> ACTIVITY
Line by line, print the records exactly, and keep images out of the copy.

(Change listing data)
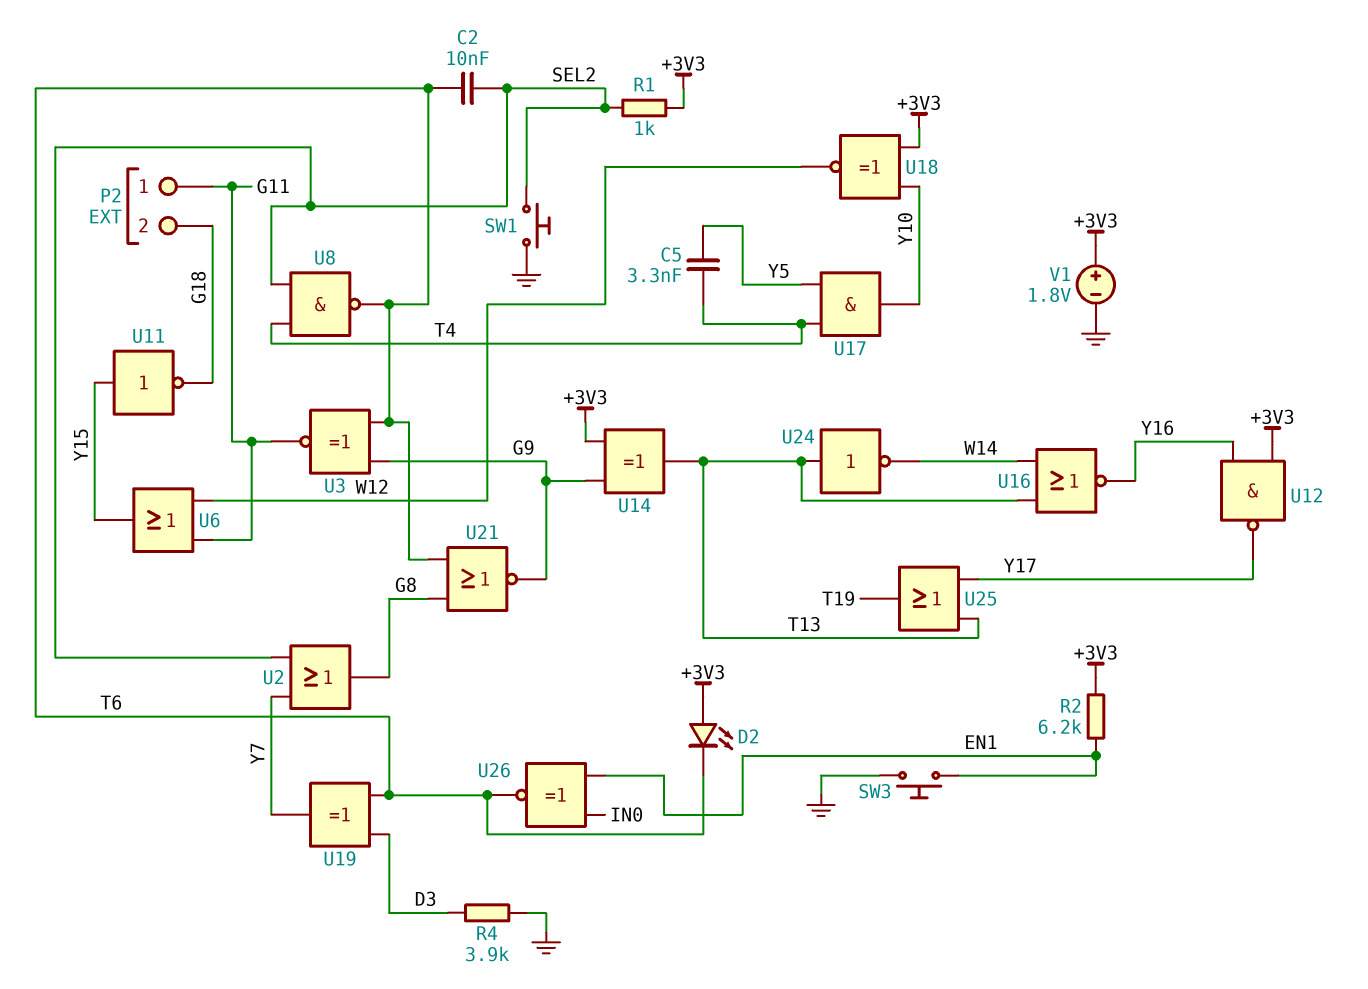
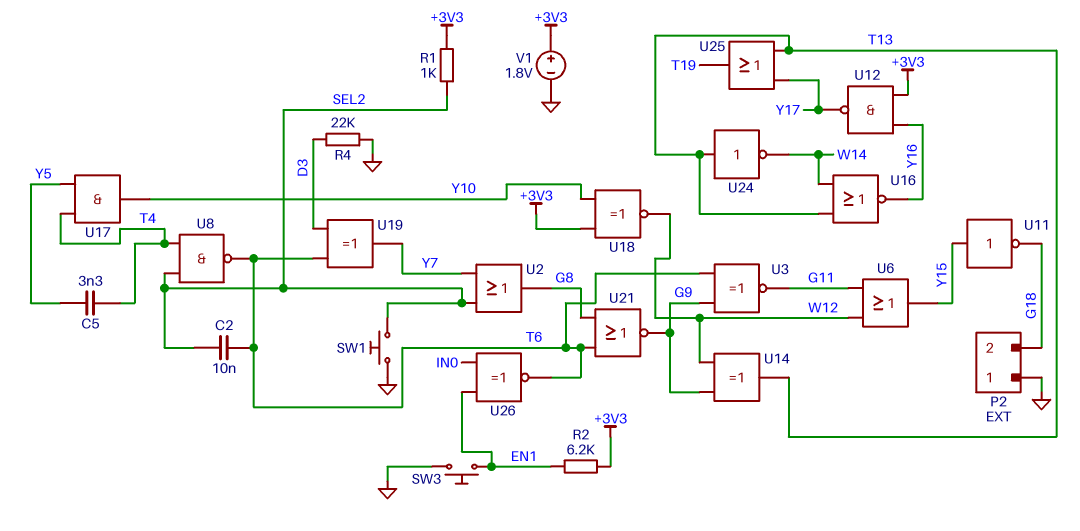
D2: LED (A +3V3, K T6) -> none
P2 pin 1: G11 -> GND
R4: 3.9k (D3, GND) -> 22k (D3, GND)
U14: XOR (in +3V3, in G9, out T13) -> XOR (in G9, in W12, out T13)

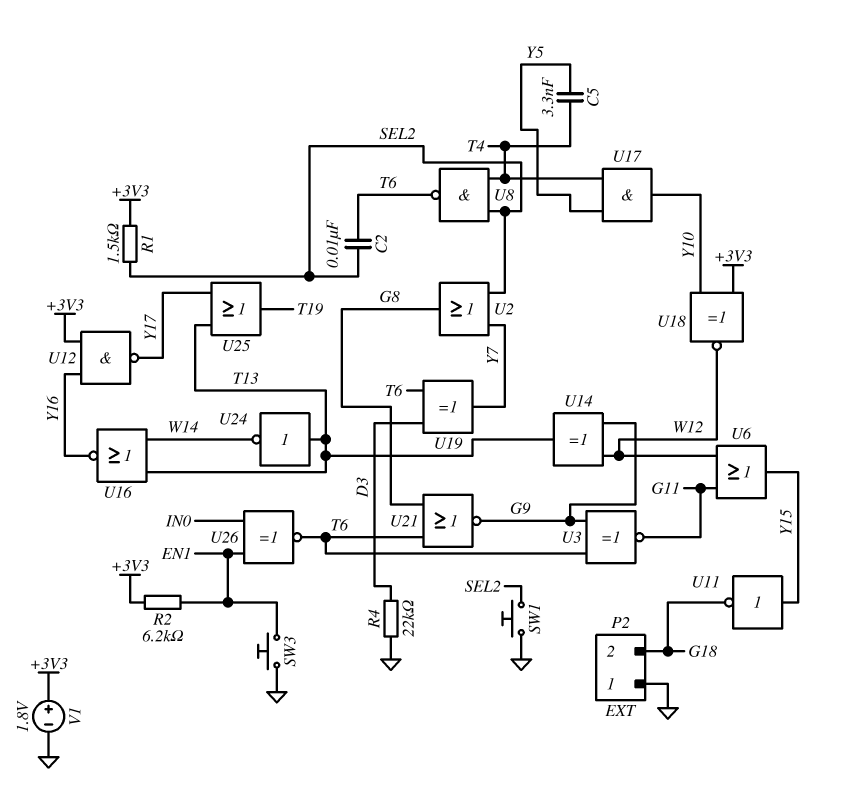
R1: 1k (+3V3, SEL2) -> 1.5k (+3V3, SEL2)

> ANSWER TO THIS EXERCISE
D2: LED (A +3V3, K T6) -> none
P2 pin 1: G11 -> GND
R4: 3.9k (D3, GND) -> 22k (D3, GND)
U14: XOR (in +3V3, in G9, out T13) -> XOR (in G9, in W12, out T13)

R1: 1k (+3V3, SEL2) -> 1.5k (+3V3, SEL2)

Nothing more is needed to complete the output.